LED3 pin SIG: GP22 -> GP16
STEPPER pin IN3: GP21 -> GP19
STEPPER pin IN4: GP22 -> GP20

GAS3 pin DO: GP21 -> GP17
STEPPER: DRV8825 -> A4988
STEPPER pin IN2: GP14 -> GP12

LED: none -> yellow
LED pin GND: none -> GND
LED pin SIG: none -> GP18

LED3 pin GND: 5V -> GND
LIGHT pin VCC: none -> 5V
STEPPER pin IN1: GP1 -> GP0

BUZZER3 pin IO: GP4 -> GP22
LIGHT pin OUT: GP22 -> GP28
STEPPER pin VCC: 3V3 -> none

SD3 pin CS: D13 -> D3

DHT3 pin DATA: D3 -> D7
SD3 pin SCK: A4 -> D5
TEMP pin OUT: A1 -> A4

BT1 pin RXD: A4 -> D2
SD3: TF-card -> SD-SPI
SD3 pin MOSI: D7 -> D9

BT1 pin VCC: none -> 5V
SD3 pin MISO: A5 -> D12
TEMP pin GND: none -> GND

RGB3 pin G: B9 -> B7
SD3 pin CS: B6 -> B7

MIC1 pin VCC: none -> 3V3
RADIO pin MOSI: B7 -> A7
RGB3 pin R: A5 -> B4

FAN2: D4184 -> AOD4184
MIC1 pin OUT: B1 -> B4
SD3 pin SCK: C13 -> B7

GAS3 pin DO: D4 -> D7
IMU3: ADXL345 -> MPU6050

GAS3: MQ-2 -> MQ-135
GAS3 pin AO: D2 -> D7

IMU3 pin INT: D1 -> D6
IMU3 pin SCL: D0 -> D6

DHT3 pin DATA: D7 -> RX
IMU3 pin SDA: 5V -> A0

== EXERCISE DIRECTIONS ==
In the data above, find the line with "SD3 pin CS: D13 -> D3" and the line with "FAN2: D4184 -> AOD4184". Retype both, plus every line between them, exactly.

== TASK RESULT ==
SD3 pin CS: D13 -> D3

DHT3 pin DATA: D3 -> D7
SD3 pin SCK: A4 -> D5
TEMP pin OUT: A1 -> A4

BT1 pin RXD: A4 -> D2
SD3: TF-card -> SD-SPI
SD3 pin MOSI: D7 -> D9

BT1 pin VCC: none -> 5V
SD3 pin MISO: A5 -> D12
TEMP pin GND: none -> GND

RGB3 pin G: B9 -> B7
SD3 pin CS: B6 -> B7

MIC1 pin VCC: none -> 3V3
RADIO pin MOSI: B7 -> A7
RGB3 pin R: A5 -> B4

FAN2: D4184 -> AOD4184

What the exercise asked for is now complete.